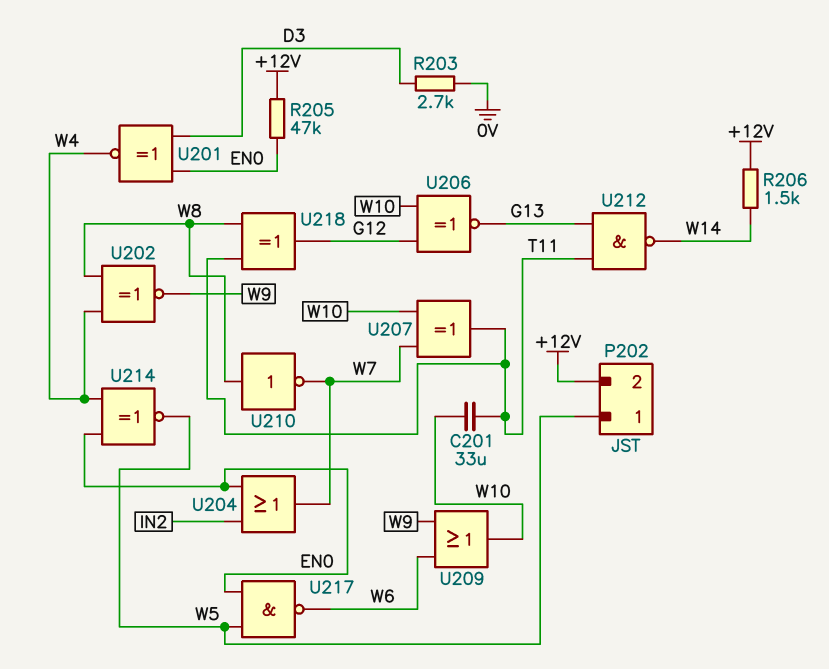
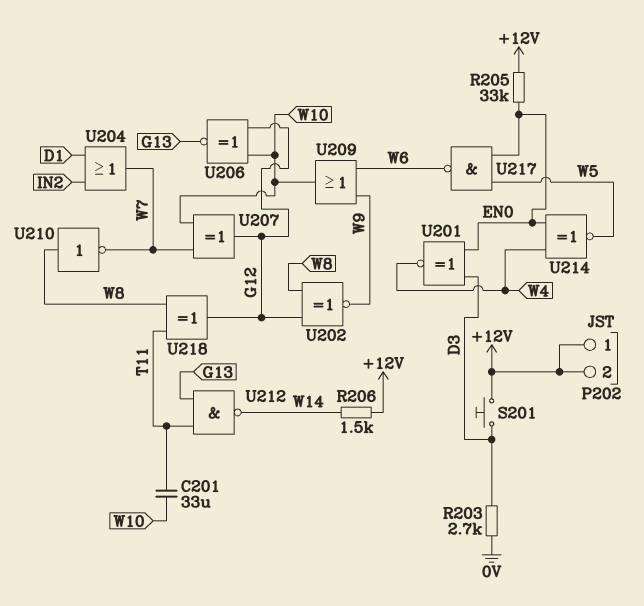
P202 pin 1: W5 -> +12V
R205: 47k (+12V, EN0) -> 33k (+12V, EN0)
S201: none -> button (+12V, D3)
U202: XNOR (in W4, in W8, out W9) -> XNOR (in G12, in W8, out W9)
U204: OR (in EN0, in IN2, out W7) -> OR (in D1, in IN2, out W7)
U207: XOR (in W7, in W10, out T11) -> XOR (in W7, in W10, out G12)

# Problem to work on:
Your answer should hold the line with "R205: 47k (+12V, EN0) -> 33k (+12V, EN0)" and each line after it to the end of the data, retyped exactly. Include no other lines.

# Worked solution:
R205: 47k (+12V, EN0) -> 33k (+12V, EN0)
S201: none -> button (+12V, D3)
U202: XNOR (in W4, in W8, out W9) -> XNOR (in G12, in W8, out W9)
U204: OR (in EN0, in IN2, out W7) -> OR (in D1, in IN2, out W7)
U207: XOR (in W7, in W10, out T11) -> XOR (in W7, in W10, out G12)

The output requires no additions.